PROBLEM TO WORK ON: Using the entries below, write out the line with "none -> red brick I1 level 2", the line with "none -> orange tile D3:D5 level 1", and every line in between, exactly as each is written.

SUPPLIED MATERIAL:
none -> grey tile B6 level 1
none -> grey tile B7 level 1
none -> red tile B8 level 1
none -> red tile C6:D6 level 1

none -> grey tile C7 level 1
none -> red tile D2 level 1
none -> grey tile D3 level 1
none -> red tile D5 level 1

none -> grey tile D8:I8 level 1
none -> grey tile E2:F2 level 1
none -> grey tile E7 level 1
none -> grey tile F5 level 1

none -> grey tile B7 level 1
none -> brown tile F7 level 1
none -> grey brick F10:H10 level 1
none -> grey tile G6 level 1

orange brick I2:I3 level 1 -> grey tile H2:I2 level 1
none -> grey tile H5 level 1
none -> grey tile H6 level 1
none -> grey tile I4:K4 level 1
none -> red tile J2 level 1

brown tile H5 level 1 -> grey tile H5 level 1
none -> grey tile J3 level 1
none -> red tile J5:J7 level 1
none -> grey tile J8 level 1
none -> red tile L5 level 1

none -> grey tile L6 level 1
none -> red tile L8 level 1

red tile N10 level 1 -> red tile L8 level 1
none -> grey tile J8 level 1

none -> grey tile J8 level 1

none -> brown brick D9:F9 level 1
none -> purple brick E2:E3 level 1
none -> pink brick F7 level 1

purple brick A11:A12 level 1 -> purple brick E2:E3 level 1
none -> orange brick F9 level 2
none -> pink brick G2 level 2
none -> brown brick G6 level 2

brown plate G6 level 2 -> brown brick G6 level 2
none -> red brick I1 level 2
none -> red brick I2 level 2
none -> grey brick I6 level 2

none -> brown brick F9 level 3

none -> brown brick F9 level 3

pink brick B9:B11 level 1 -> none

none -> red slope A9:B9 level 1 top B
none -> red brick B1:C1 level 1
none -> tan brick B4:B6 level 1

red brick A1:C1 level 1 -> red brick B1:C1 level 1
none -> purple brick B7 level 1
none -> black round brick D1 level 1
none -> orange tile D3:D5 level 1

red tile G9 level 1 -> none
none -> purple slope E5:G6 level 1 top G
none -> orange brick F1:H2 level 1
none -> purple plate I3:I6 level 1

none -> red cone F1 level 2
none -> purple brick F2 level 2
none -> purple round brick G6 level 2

RESPONSE:
none -> red brick I1 level 2
none -> red brick I2 level 2
none -> grey brick I6 level 2

none -> brown brick F9 level 3

none -> brown brick F9 level 3

pink brick B9:B11 level 1 -> none

none -> red slope A9:B9 level 1 top B
none -> red brick B1:C1 level 1
none -> tan brick B4:B6 level 1

red brick A1:C1 level 1 -> red brick B1:C1 level 1
none -> purple brick B7 level 1
none -> black round brick D1 level 1
none -> orange tile D3:D5 level 1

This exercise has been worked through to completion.